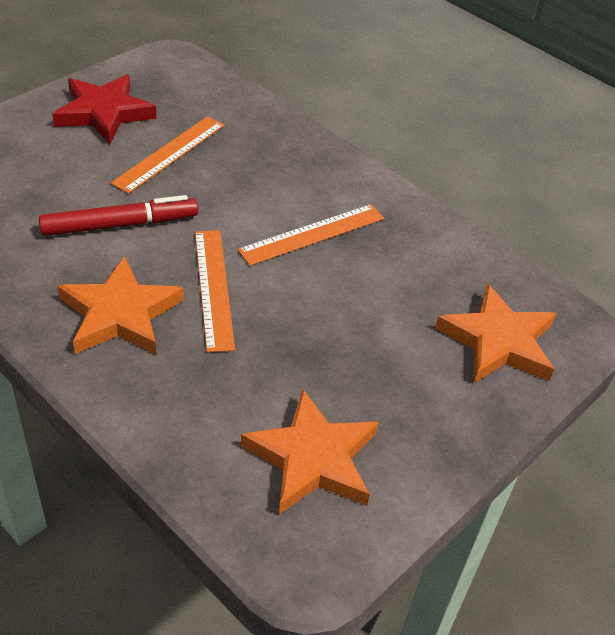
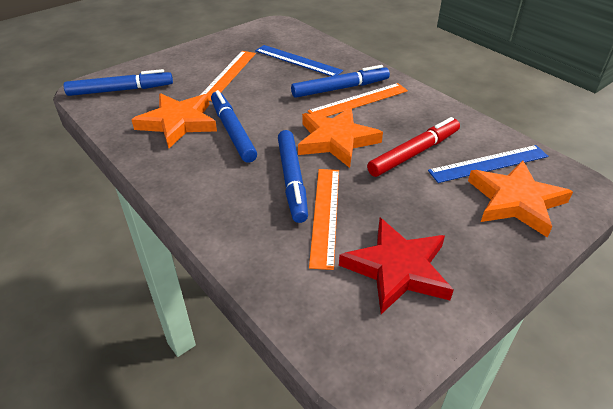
blue marker: 0 -> 4
blue ruler: 0 -> 2

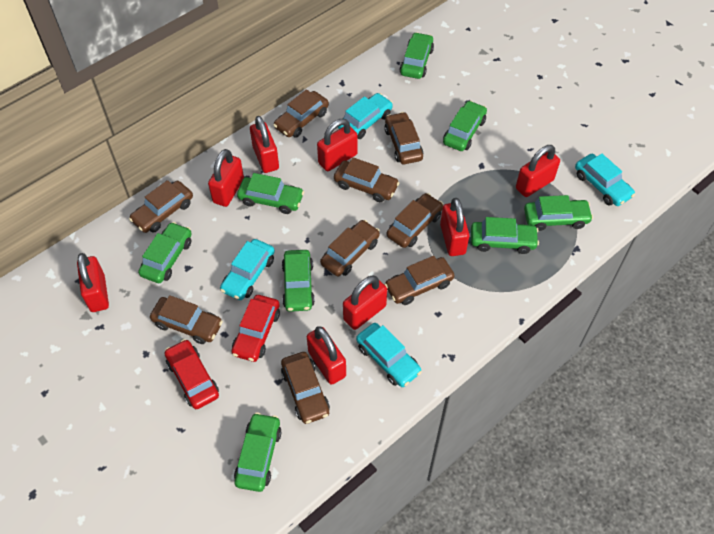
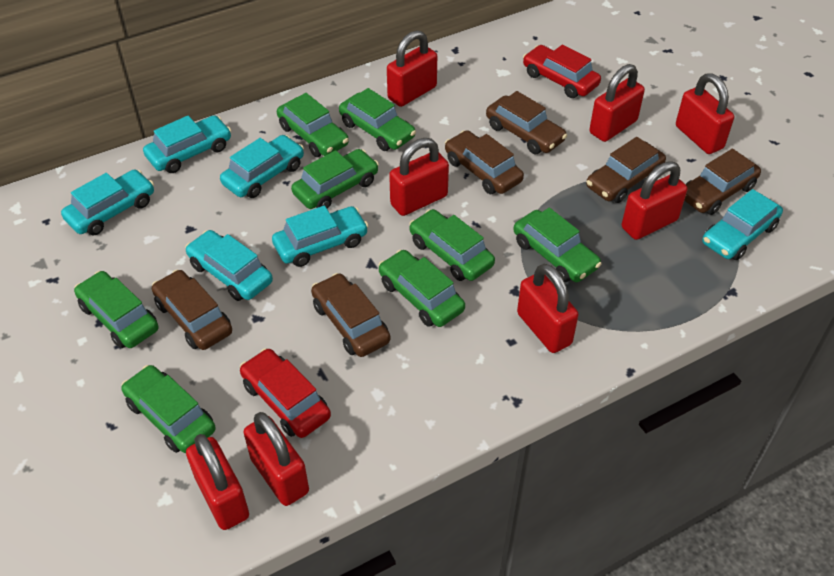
brown car: 9 -> 6
turquoise car: 4 -> 6

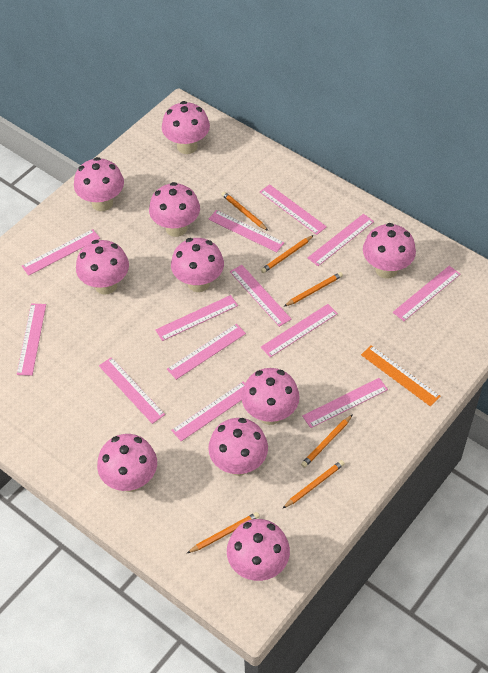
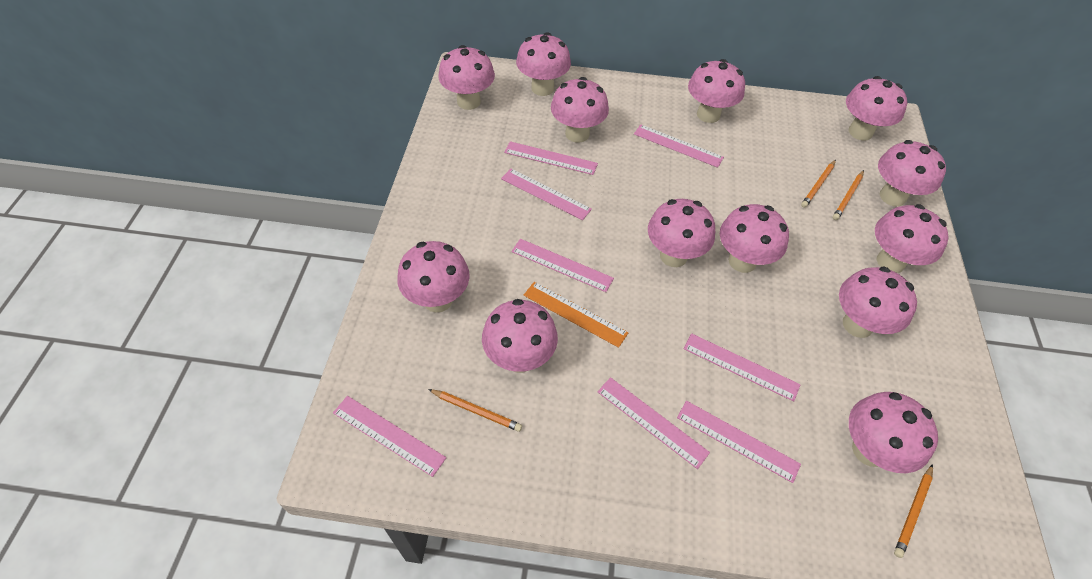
orange pencil: 6 -> 4
pink mushroom: 10 -> 13
pink ruler: 13 -> 8

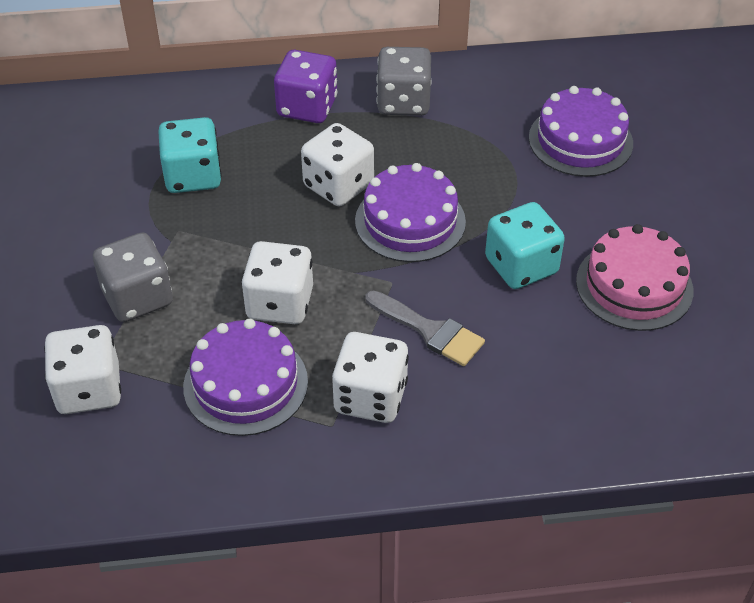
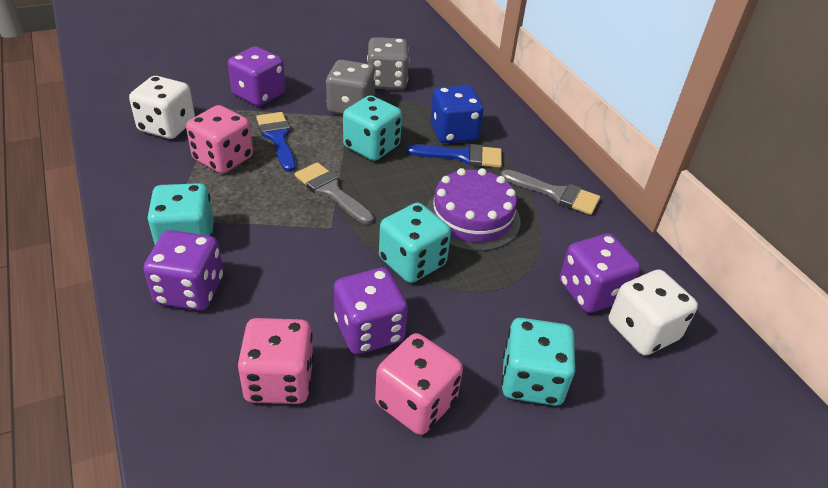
blue brush: 0 -> 2
blue dice: 0 -> 1
grey brush: 1 -> 2
pink cake: 1 -> 0
pink dice: 0 -> 3
purple cake: 3 -> 1
purple dice: 1 -> 4
turquoise dice: 2 -> 4
white dice: 4 -> 2

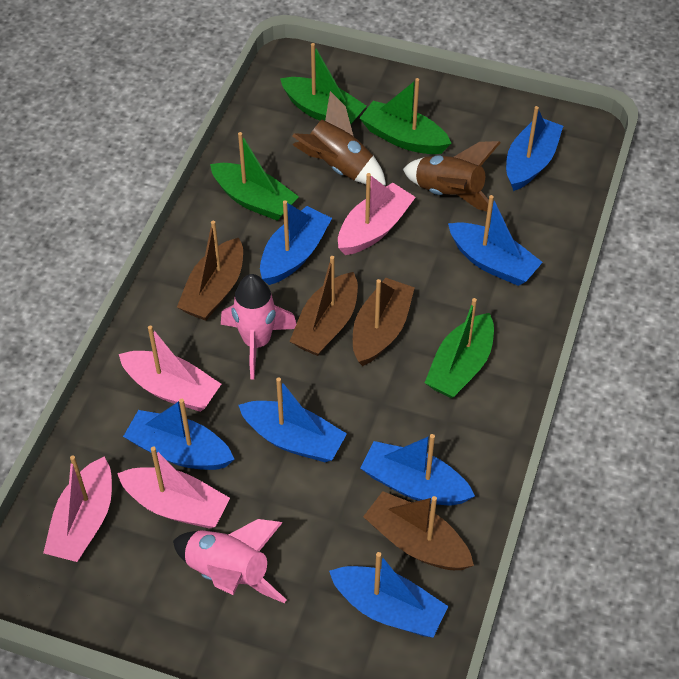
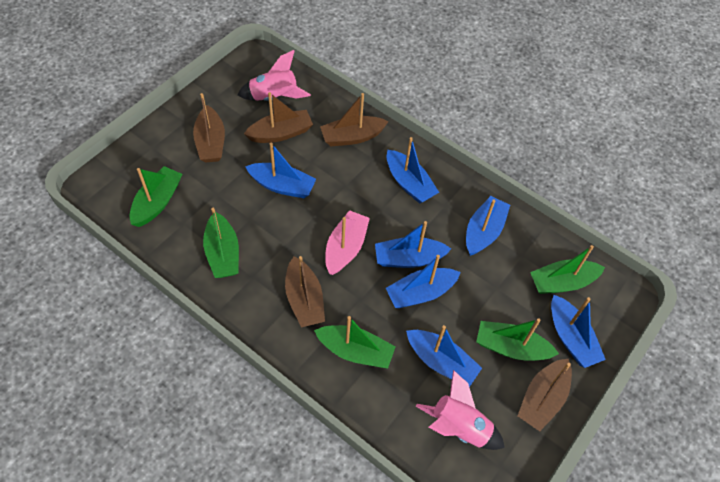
brown boat: 4 -> 5
brown rocket: 2 -> 0
green boat: 4 -> 5
pink boat: 4 -> 1

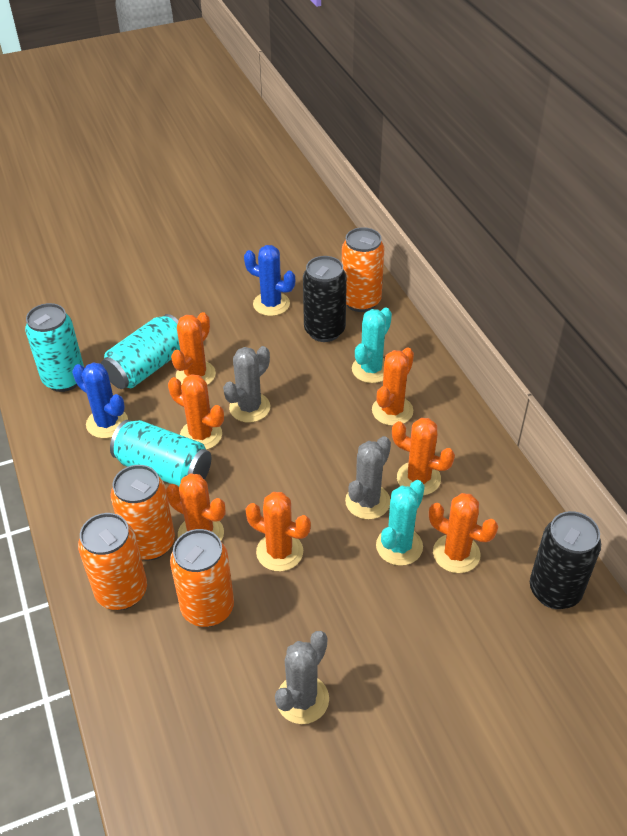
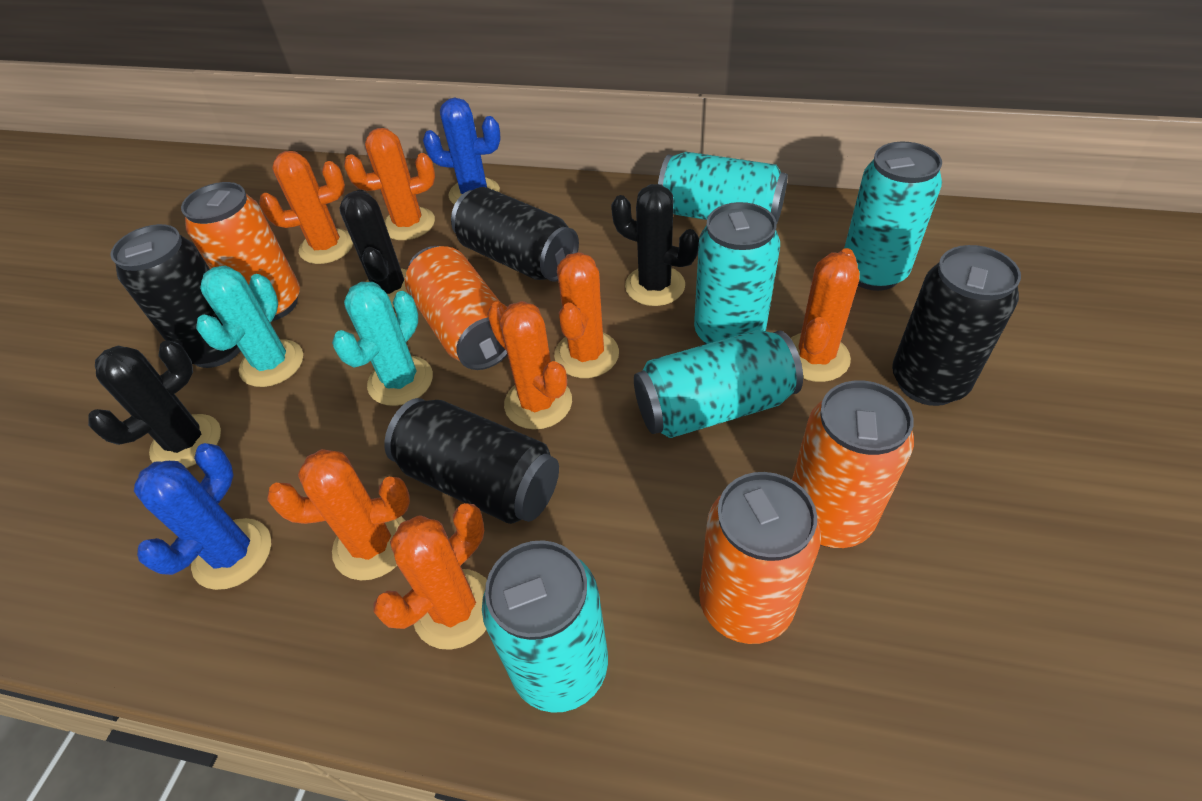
black cactus: 0 -> 3
black can: 2 -> 4
grey cactus: 3 -> 0
turquoise can: 3 -> 5

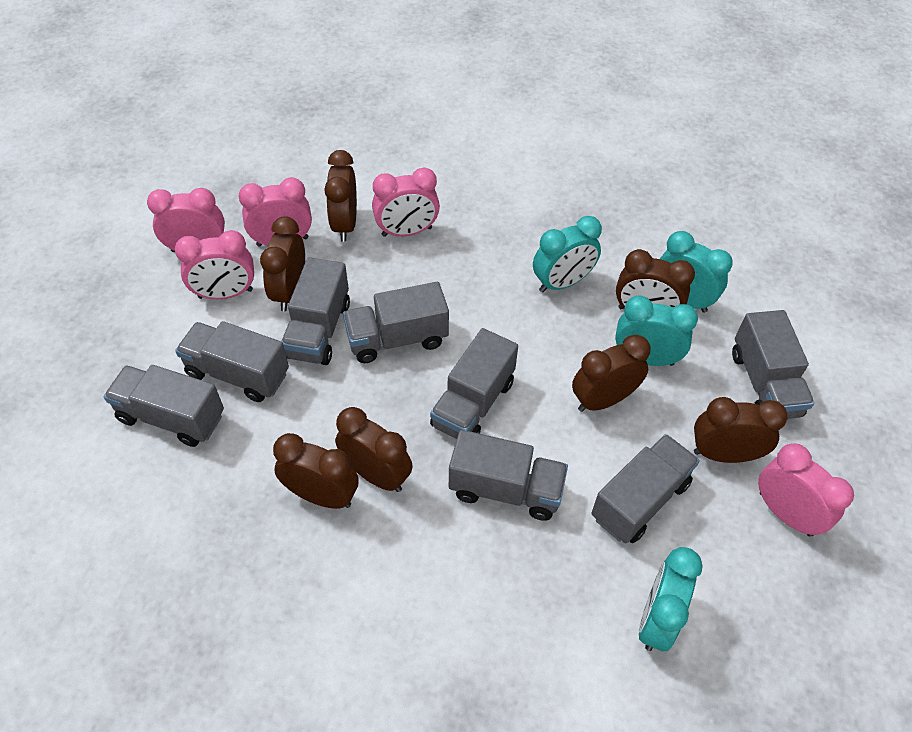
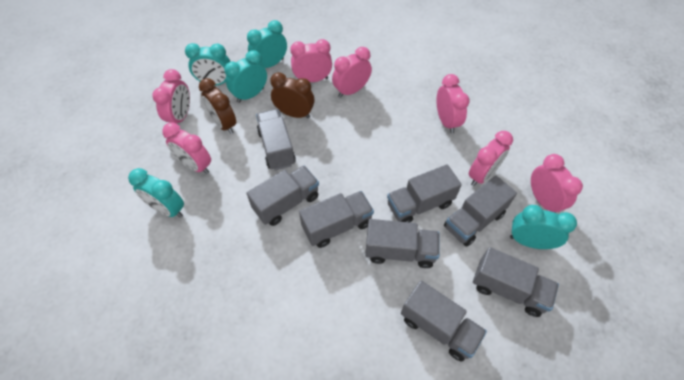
brown clock: 7 -> 2
pink clock: 5 -> 7
turquoise clock: 4 -> 5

* [Work order]: Retype the records in full, exactly as given, and omit the pictures.

* [Answer area]:
blue marker: 0 -> 4
blue ruler: 0 -> 2

brown car: 9 -> 6
turquoise car: 4 -> 6

orange pencil: 6 -> 4
pink mushroom: 10 -> 13
pink ruler: 13 -> 8

blue brush: 0 -> 2
blue dice: 0 -> 1
grey brush: 1 -> 2
pink cake: 1 -> 0
pink dice: 0 -> 3
purple cake: 3 -> 1
purple dice: 1 -> 4
turquoise dice: 2 -> 4
white dice: 4 -> 2

brown boat: 4 -> 5
brown rocket: 2 -> 0
green boat: 4 -> 5
pink boat: 4 -> 1

black cactus: 0 -> 3
black can: 2 -> 4
grey cactus: 3 -> 0
turquoise can: 3 -> 5

brown clock: 7 -> 2
pink clock: 5 -> 7
turquoise clock: 4 -> 5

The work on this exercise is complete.